[start]

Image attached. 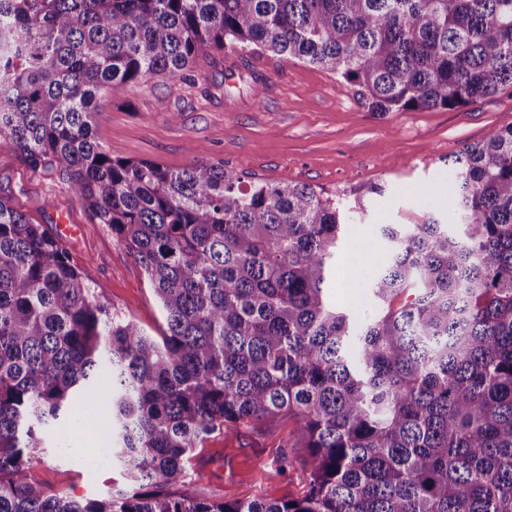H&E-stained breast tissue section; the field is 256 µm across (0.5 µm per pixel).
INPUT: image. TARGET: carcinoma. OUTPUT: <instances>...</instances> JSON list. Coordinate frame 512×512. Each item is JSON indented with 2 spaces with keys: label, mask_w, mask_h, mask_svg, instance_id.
Returning a JSON list of instances; mask_svg holds the SVG:
<instances>
[{
  "label": "carcinoma",
  "mask_w": 512,
  "mask_h": 512,
  "mask_svg": "<svg viewBox=\"0 0 512 512\" xmlns=\"http://www.w3.org/2000/svg\"><path fill=\"white\" fill-rule=\"evenodd\" d=\"M325 68L374 112L512 90V0H0V142L55 170L141 265L166 328L94 296L92 267L0 196V512H512V124L448 162L447 220L384 224L380 305L327 300L346 210L222 161L114 158L91 119L207 49ZM126 485H42L47 431L99 389ZM295 419L282 501L183 491L213 434Z\"/></svg>",
  "instance_id": "cac0c4a2"
}]
</instances>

[end]

Emit verbatim the lines running from the one with "INPUT: image. TARGET: carcinoma." through the last line of the data, both endpoints inclusive.

INPUT: image. TARGET: carcinoma. OUTPUT: <instances>...</instances> JSON list. Coordinate frame 512×512. Each item is JSON indented with 2 spaces with keys: label, mask_w, mask_h, mask_svg, instance_id.
Returning a JSON list of instances; mask_svg holds the SVG:
<instances>
[{
  "label": "carcinoma",
  "mask_w": 512,
  "mask_h": 512,
  "mask_svg": "<svg viewBox=\"0 0 512 512\" xmlns=\"http://www.w3.org/2000/svg\"><path fill=\"white\" fill-rule=\"evenodd\" d=\"M325 68L374 112L512 90V0H0V142L55 170L141 265L166 328L94 296L92 267L0 196V512H512V124L448 162L447 220L384 224L380 305L327 300L346 210L222 161L114 158L91 119L207 49ZM126 485H42L47 431L99 389ZM295 419L282 501L183 491L213 434Z\"/></svg>",
  "instance_id": "cac0c4a2"
}]
</instances>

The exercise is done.